Image sequences with shape edits:
== == ==

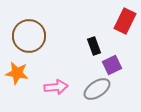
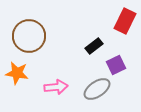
black rectangle: rotated 72 degrees clockwise
purple square: moved 4 px right
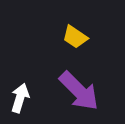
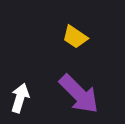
purple arrow: moved 3 px down
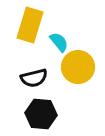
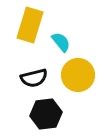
cyan semicircle: moved 2 px right
yellow circle: moved 8 px down
black hexagon: moved 5 px right; rotated 12 degrees counterclockwise
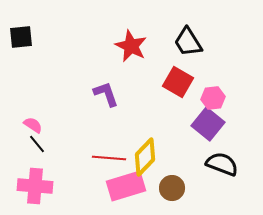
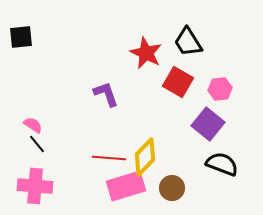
red star: moved 15 px right, 7 px down
pink hexagon: moved 7 px right, 9 px up
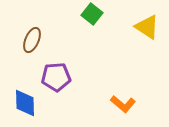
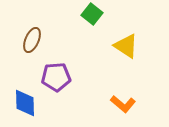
yellow triangle: moved 21 px left, 19 px down
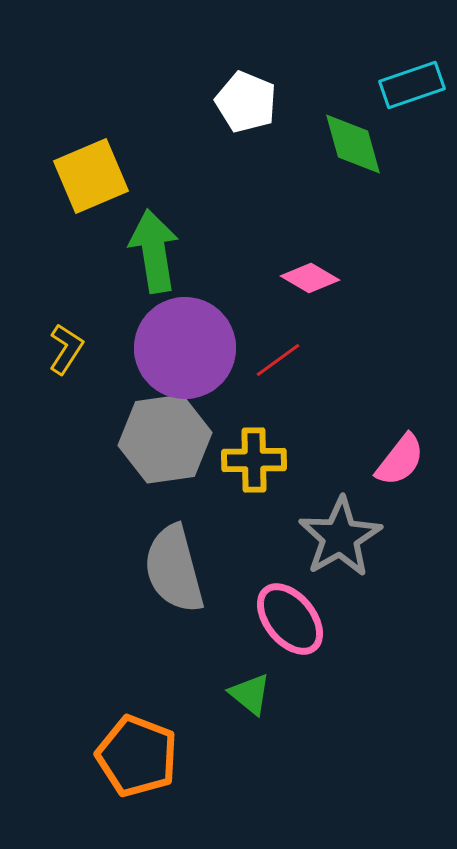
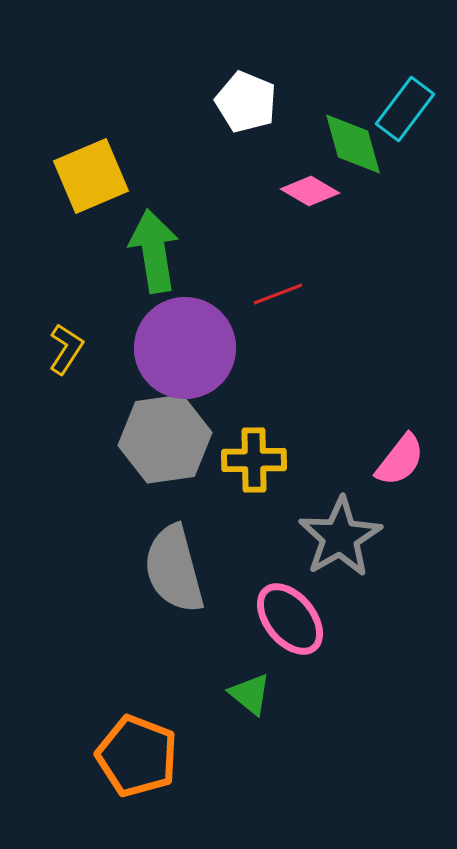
cyan rectangle: moved 7 px left, 24 px down; rotated 34 degrees counterclockwise
pink diamond: moved 87 px up
red line: moved 66 px up; rotated 15 degrees clockwise
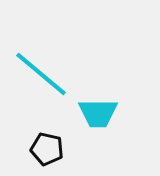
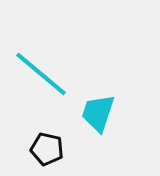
cyan trapezoid: rotated 108 degrees clockwise
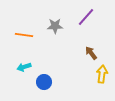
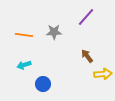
gray star: moved 1 px left, 6 px down
brown arrow: moved 4 px left, 3 px down
cyan arrow: moved 2 px up
yellow arrow: moved 1 px right; rotated 78 degrees clockwise
blue circle: moved 1 px left, 2 px down
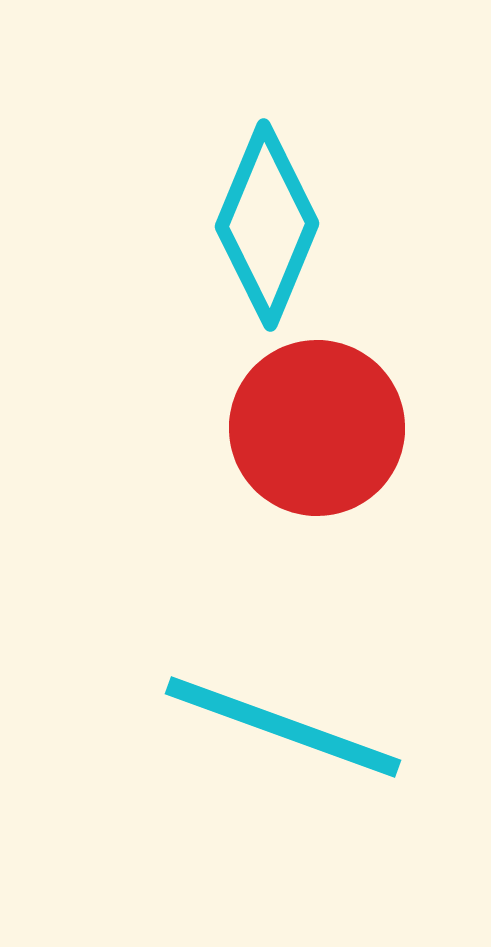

== == ==

What to produce ▸ Once the pictures are set aside, output all of the data above verbatim.

Result below ▸
black rectangle: rotated 72 degrees clockwise
purple square: moved 4 px right
purple arrow: moved 3 px down
cyan semicircle: moved 2 px right
yellow circle: moved 8 px down
black hexagon: moved 5 px right; rotated 12 degrees counterclockwise
red star: moved 15 px right, 7 px down
pink hexagon: moved 7 px right, 9 px up
yellow triangle: moved 21 px left, 19 px down
cyan rectangle: moved 7 px left, 24 px down; rotated 34 degrees counterclockwise
pink diamond: moved 87 px up
red line: moved 66 px up; rotated 15 degrees clockwise
cyan trapezoid: rotated 108 degrees clockwise
gray star: moved 1 px left, 6 px down
brown arrow: moved 4 px left, 3 px down
cyan arrow: moved 2 px up
yellow arrow: moved 1 px right; rotated 78 degrees clockwise
blue circle: moved 1 px left, 2 px down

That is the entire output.